Required work ▸
Copy each of the following entries verbatim, reproducing every line without alteration.

Given information ▸
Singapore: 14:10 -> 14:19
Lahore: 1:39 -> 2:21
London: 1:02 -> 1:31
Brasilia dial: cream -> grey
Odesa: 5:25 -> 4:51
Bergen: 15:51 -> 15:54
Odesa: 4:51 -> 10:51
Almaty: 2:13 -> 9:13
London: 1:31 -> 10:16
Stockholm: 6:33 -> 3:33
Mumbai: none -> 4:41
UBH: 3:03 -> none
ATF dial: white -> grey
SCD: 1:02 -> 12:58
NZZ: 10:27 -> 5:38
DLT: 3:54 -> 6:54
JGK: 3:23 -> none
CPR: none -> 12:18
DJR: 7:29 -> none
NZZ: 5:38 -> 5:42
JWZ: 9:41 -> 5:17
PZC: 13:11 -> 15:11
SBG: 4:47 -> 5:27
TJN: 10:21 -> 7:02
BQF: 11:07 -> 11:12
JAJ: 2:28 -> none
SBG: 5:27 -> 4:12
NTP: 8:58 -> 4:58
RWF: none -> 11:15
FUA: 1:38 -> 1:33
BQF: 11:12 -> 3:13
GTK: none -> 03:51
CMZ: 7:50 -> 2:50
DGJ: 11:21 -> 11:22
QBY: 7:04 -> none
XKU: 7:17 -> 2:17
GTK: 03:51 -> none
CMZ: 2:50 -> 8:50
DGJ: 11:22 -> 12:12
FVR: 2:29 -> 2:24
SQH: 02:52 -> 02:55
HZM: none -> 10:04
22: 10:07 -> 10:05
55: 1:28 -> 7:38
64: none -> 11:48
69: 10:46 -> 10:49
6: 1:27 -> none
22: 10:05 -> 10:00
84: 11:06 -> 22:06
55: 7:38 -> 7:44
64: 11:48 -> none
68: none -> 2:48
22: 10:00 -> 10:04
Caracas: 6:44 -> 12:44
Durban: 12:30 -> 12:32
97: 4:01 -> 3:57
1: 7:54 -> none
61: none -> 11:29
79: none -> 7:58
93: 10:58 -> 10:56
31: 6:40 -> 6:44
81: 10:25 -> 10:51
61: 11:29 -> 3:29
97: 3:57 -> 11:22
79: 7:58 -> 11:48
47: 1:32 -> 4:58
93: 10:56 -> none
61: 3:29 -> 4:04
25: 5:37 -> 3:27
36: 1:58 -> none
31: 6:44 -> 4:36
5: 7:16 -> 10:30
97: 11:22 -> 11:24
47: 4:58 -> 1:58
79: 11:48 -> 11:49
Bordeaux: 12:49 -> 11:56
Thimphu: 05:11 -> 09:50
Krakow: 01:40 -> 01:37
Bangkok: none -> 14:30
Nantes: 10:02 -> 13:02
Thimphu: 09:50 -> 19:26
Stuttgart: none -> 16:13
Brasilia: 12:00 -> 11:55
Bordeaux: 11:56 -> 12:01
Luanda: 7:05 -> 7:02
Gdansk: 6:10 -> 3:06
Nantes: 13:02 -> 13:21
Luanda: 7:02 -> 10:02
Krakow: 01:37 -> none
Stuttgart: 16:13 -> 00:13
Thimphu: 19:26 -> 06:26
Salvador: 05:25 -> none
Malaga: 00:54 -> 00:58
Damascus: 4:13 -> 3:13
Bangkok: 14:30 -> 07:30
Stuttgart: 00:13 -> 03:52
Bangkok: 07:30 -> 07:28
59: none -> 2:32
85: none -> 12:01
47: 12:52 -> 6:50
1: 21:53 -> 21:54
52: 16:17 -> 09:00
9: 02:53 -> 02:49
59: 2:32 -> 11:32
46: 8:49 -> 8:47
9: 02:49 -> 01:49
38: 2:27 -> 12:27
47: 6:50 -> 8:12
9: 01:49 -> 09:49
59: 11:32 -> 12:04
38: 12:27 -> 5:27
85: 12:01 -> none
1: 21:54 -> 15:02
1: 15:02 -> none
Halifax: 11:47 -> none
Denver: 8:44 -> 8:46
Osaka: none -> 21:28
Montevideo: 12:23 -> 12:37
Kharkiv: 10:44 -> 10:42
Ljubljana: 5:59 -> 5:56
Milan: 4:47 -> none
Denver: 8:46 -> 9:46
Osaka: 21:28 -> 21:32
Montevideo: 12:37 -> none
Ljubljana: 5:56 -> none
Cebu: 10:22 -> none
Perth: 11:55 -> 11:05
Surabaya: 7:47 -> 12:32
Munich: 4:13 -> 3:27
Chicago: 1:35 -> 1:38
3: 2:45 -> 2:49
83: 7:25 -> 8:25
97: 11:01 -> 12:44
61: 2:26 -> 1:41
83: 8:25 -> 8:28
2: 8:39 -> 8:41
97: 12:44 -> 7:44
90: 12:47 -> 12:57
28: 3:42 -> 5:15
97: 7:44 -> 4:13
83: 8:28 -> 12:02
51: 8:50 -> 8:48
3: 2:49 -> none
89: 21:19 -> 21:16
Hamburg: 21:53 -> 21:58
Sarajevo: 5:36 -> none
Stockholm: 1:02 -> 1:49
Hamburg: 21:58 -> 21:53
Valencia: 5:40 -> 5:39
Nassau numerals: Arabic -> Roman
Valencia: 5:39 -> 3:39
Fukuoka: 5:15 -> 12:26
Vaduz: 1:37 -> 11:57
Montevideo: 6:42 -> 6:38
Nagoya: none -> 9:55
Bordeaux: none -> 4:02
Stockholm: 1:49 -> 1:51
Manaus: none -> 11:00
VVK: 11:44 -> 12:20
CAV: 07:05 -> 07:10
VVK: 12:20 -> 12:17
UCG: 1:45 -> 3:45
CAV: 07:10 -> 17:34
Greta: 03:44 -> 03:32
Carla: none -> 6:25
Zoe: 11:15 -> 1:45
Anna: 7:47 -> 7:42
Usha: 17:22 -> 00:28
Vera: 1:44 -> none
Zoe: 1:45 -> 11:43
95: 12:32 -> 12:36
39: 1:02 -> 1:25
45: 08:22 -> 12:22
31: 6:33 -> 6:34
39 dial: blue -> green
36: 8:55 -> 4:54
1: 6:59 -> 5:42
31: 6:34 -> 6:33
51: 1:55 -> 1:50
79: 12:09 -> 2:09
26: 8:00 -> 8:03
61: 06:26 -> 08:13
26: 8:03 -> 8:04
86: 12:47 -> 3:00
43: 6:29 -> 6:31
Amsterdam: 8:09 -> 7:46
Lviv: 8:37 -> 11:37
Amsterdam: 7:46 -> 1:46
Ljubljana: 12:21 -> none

Written answer ▸
Singapore: 14:10 -> 14:19
Lahore: 1:39 -> 2:21
London: 1:02 -> 1:31
Brasilia dial: cream -> grey
Odesa: 5:25 -> 4:51
Bergen: 15:51 -> 15:54
Odesa: 4:51 -> 10:51
Almaty: 2:13 -> 9:13
London: 1:31 -> 10:16
Stockholm: 6:33 -> 3:33
Mumbai: none -> 4:41
UBH: 3:03 -> none
ATF dial: white -> grey
SCD: 1:02 -> 12:58
NZZ: 10:27 -> 5:38
DLT: 3:54 -> 6:54
JGK: 3:23 -> none
CPR: none -> 12:18
DJR: 7:29 -> none
NZZ: 5:38 -> 5:42
JWZ: 9:41 -> 5:17
PZC: 13:11 -> 15:11
SBG: 4:47 -> 5:27
TJN: 10:21 -> 7:02
BQF: 11:07 -> 11:12
JAJ: 2:28 -> none
SBG: 5:27 -> 4:12
NTP: 8:58 -> 4:58
RWF: none -> 11:15
FUA: 1:38 -> 1:33
BQF: 11:12 -> 3:13
GTK: none -> 03:51
CMZ: 7:50 -> 2:50
DGJ: 11:21 -> 11:22
QBY: 7:04 -> none
XKU: 7:17 -> 2:17
GTK: 03:51 -> none
CMZ: 2:50 -> 8:50
DGJ: 11:22 -> 12:12
FVR: 2:29 -> 2:24
SQH: 02:52 -> 02:55
HZM: none -> 10:04
22: 10:07 -> 10:05
55: 1:28 -> 7:38
64: none -> 11:48
69: 10:46 -> 10:49
6: 1:27 -> none
22: 10:05 -> 10:00
84: 11:06 -> 22:06
55: 7:38 -> 7:44
64: 11:48 -> none
68: none -> 2:48
22: 10:00 -> 10:04
Caracas: 6:44 -> 12:44
Durban: 12:30 -> 12:32
97: 4:01 -> 3:57
1: 7:54 -> none
61: none -> 11:29
79: none -> 7:58
93: 10:58 -> 10:56
31: 6:40 -> 6:44
81: 10:25 -> 10:51
61: 11:29 -> 3:29
97: 3:57 -> 11:22
79: 7:58 -> 11:48
47: 1:32 -> 4:58
93: 10:56 -> none
61: 3:29 -> 4:04
25: 5:37 -> 3:27
36: 1:58 -> none
31: 6:44 -> 4:36
5: 7:16 -> 10:30
97: 11:22 -> 11:24
47: 4:58 -> 1:58
79: 11:48 -> 11:49
Bordeaux: 12:49 -> 11:56
Thimphu: 05:11 -> 09:50
Krakow: 01:40 -> 01:37
Bangkok: none -> 14:30
Nantes: 10:02 -> 13:02
Thimphu: 09:50 -> 19:26
Stuttgart: none -> 16:13
Brasilia: 12:00 -> 11:55
Bordeaux: 11:56 -> 12:01
Luanda: 7:05 -> 7:02
Gdansk: 6:10 -> 3:06
Nantes: 13:02 -> 13:21
Luanda: 7:02 -> 10:02
Krakow: 01:37 -> none
Stuttgart: 16:13 -> 00:13
Thimphu: 19:26 -> 06:26
Salvador: 05:25 -> none
Malaga: 00:54 -> 00:58
Damascus: 4:13 -> 3:13
Bangkok: 14:30 -> 07:30
Stuttgart: 00:13 -> 03:52
Bangkok: 07:30 -> 07:28
59: none -> 2:32
85: none -> 12:01
47: 12:52 -> 6:50
1: 21:53 -> 21:54
52: 16:17 -> 09:00
9: 02:53 -> 02:49
59: 2:32 -> 11:32
46: 8:49 -> 8:47
9: 02:49 -> 01:49
38: 2:27 -> 12:27
47: 6:50 -> 8:12
9: 01:49 -> 09:49
59: 11:32 -> 12:04
38: 12:27 -> 5:27
85: 12:01 -> none
1: 21:54 -> 15:02
1: 15:02 -> none
Halifax: 11:47 -> none
Denver: 8:44 -> 8:46
Osaka: none -> 21:28
Montevideo: 12:23 -> 12:37
Kharkiv: 10:44 -> 10:42
Ljubljana: 5:59 -> 5:56
Milan: 4:47 -> none
Denver: 8:46 -> 9:46
Osaka: 21:28 -> 21:32
Montevideo: 12:37 -> none
Ljubljana: 5:56 -> none
Cebu: 10:22 -> none
Perth: 11:55 -> 11:05
Surabaya: 7:47 -> 12:32
Munich: 4:13 -> 3:27
Chicago: 1:35 -> 1:38
3: 2:45 -> 2:49
83: 7:25 -> 8:25
97: 11:01 -> 12:44
61: 2:26 -> 1:41
83: 8:25 -> 8:28
2: 8:39 -> 8:41
97: 12:44 -> 7:44
90: 12:47 -> 12:57
28: 3:42 -> 5:15
97: 7:44 -> 4:13
83: 8:28 -> 12:02
51: 8:50 -> 8:48
3: 2:49 -> none
89: 21:19 -> 21:16
Hamburg: 21:53 -> 21:58
Sarajevo: 5:36 -> none
Stockholm: 1:02 -> 1:49
Hamburg: 21:58 -> 21:53
Valencia: 5:40 -> 5:39
Nassau numerals: Arabic -> Roman
Valencia: 5:39 -> 3:39
Fukuoka: 5:15 -> 12:26
Vaduz: 1:37 -> 11:57
Montevideo: 6:42 -> 6:38
Nagoya: none -> 9:55
Bordeaux: none -> 4:02
Stockholm: 1:49 -> 1:51
Manaus: none -> 11:00
VVK: 11:44 -> 12:20
CAV: 07:05 -> 07:10
VVK: 12:20 -> 12:17
UCG: 1:45 -> 3:45
CAV: 07:10 -> 17:34
Greta: 03:44 -> 03:32
Carla: none -> 6:25
Zoe: 11:15 -> 1:45
Anna: 7:47 -> 7:42
Usha: 17:22 -> 00:28
Vera: 1:44 -> none
Zoe: 1:45 -> 11:43
95: 12:32 -> 12:36
39: 1:02 -> 1:25
45: 08:22 -> 12:22
31: 6:33 -> 6:34
39 dial: blue -> green
36: 8:55 -> 4:54
1: 6:59 -> 5:42
31: 6:34 -> 6:33
51: 1:55 -> 1:50
79: 12:09 -> 2:09
26: 8:00 -> 8:03
61: 06:26 -> 08:13
26: 8:03 -> 8:04
86: 12:47 -> 3:00
43: 6:29 -> 6:31
Amsterdam: 8:09 -> 7:46
Lviv: 8:37 -> 11:37
Amsterdam: 7:46 -> 1:46
Ljubljana: 12:21 -> none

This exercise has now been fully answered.